• **Records supplied**:
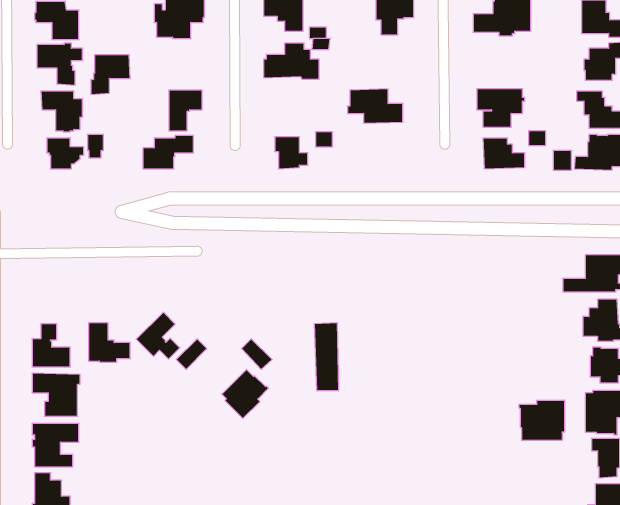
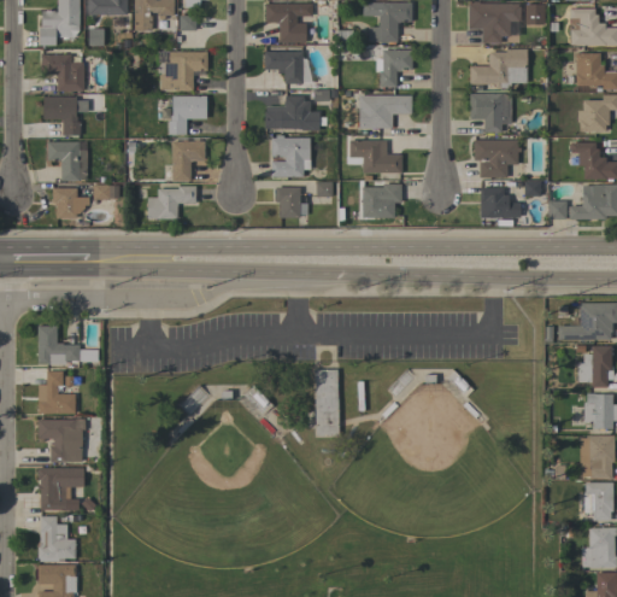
building: none -> [470,94,511,133]
building: none -> [359,95,412,128]
building: [91,55,130,94] -> [169,96,207,135]
building: none -> [271,135,311,177]
building: none -> [363,185,401,217]
building: [136,312,180,359] -> none
building: [88,323,130,362] -> [39,326,80,364]
building: [222,369,269,418] -> none
building: [519,400,565,440] -> none

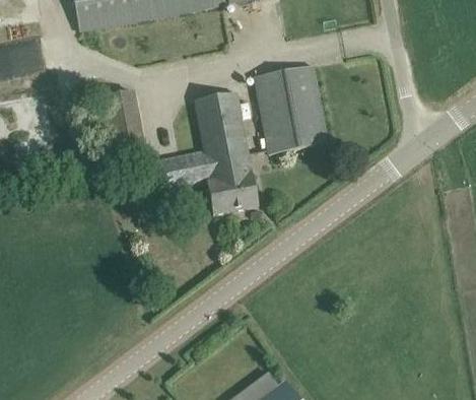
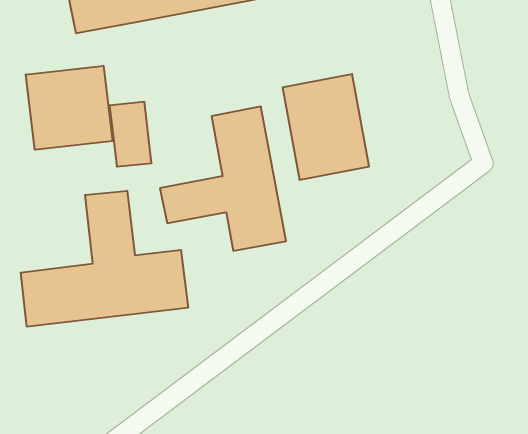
building: none -> [26,66,112,150]
building: none -> [21,191,188,327]

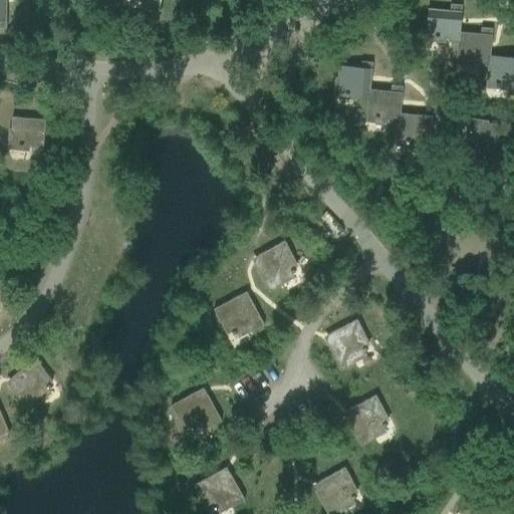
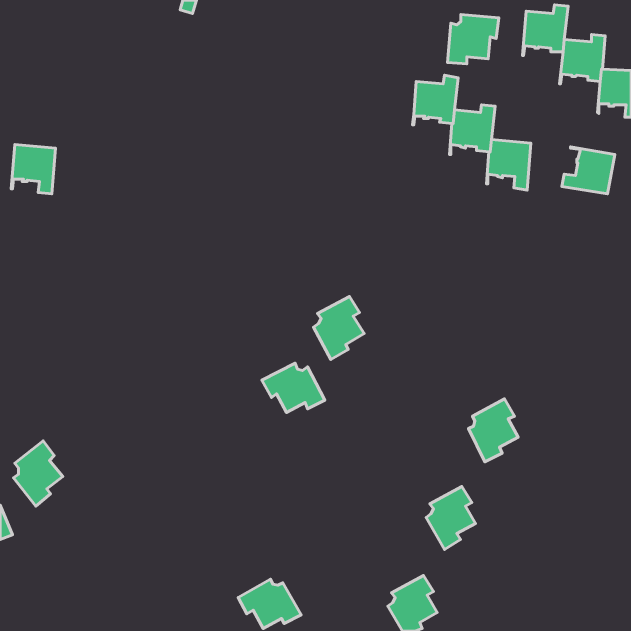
building: none -> [447,15,499,64]
building: [327,319,367,370] -> [469,399,518,462]
building: [171,392,221,432] -> none

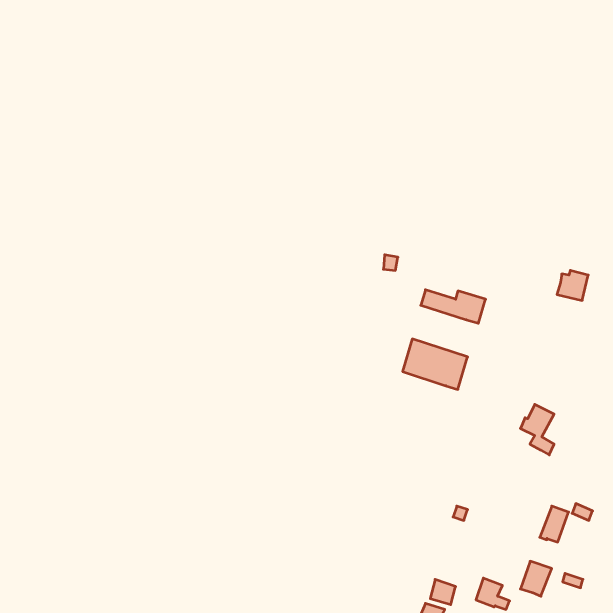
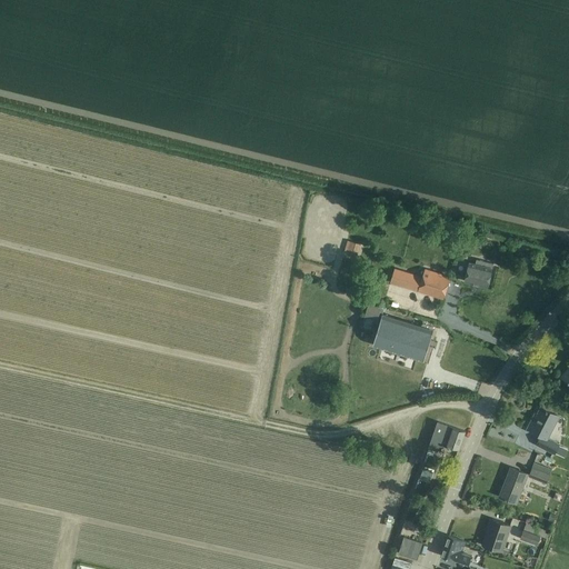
building: [557,270,588,300] -> [463,260,492,288]
building: [520,404,554,455] -> [527,408,558,455]
building: none -> [428,422,463,451]

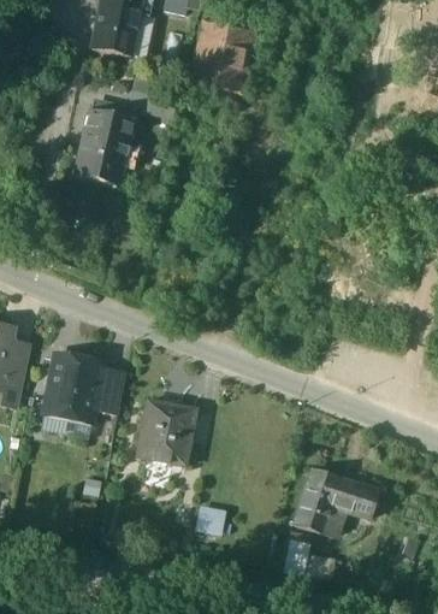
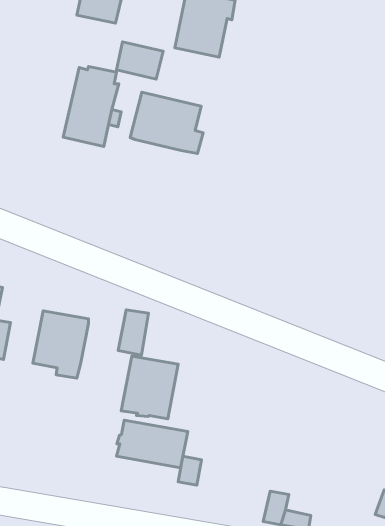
building: none -> [130,92,203,153]
building: [94,366,125,413] -> [118,310,148,355]
building: none -> [117,420,188,468]
building: [292,468,378,536] -> none

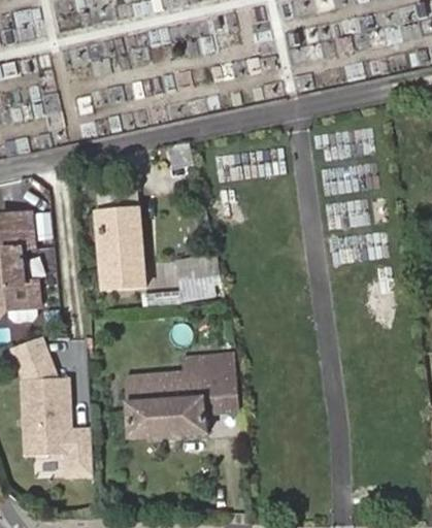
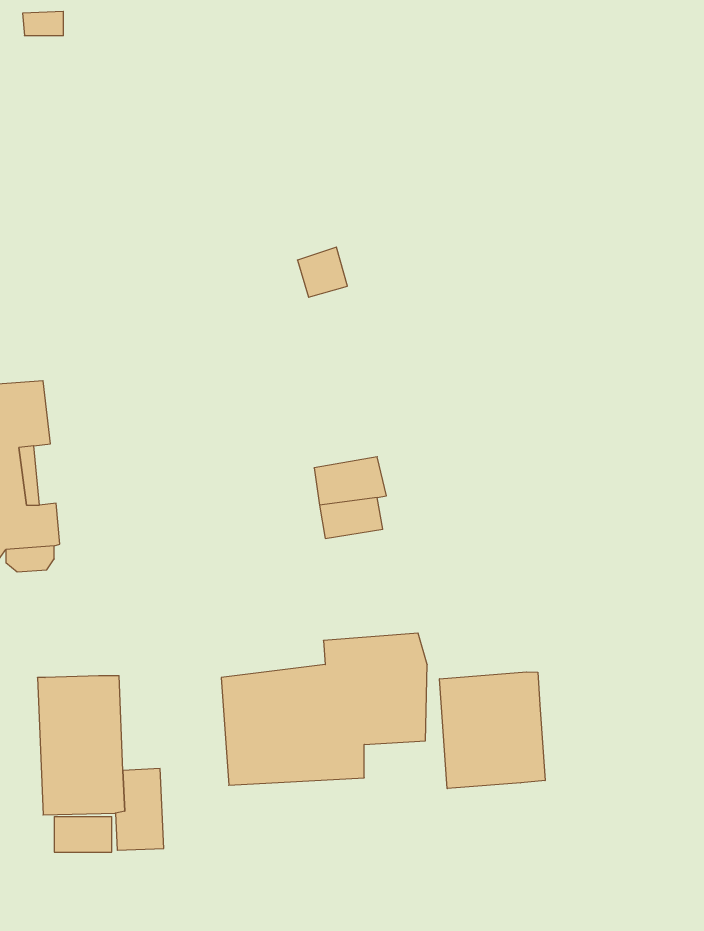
building: [95,208,144,288] -> none
building: [16,335,58,377] -> none
building: none -> [440,672,545,789]

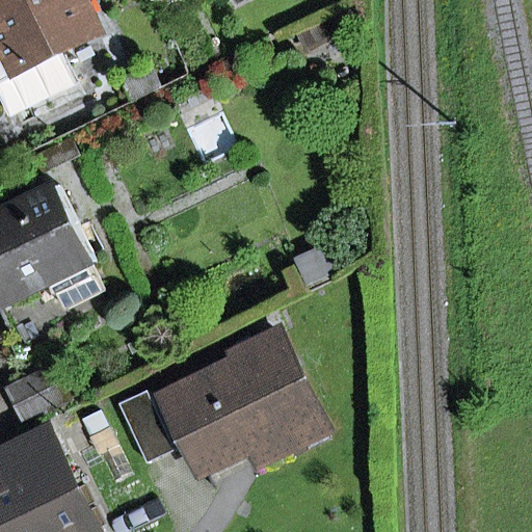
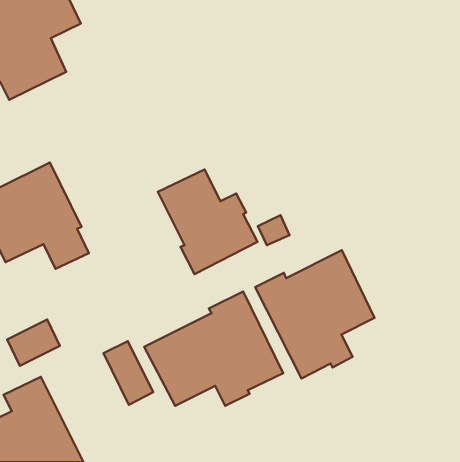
building: none -> [158,169,258,274]
building: none -> [255,250,375,378]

• **Exercise requirements**:
Print all of the material exactly. Omit pictures.

• **Solution**:
building: none -> [470,94,511,133]
building: none -> [359,95,412,128]
building: [91,55,130,94] -> [169,96,207,135]
building: none -> [271,135,311,177]
building: none -> [363,185,401,217]
building: [136,312,180,359] -> none
building: [88,323,130,362] -> [39,326,80,364]
building: [222,369,269,418] -> none
building: [519,400,565,440] -> none

building: none -> [26,66,112,150]
building: none -> [21,191,188,327]

building: none -> [447,15,499,64]
building: [327,319,367,370] -> [469,399,518,462]
building: [171,392,221,432] -> none

building: [557,270,588,300] -> [463,260,492,288]
building: [520,404,554,455] -> [527,408,558,455]
building: none -> [428,422,463,451]

building: none -> [130,92,203,153]
building: [94,366,125,413] -> [118,310,148,355]
building: none -> [117,420,188,468]
building: [292,468,378,536] -> none

building: [95,208,144,288] -> none
building: [16,335,58,377] -> none
building: none -> [440,672,545,789]

building: none -> [158,169,258,274]
building: none -> [255,250,375,378]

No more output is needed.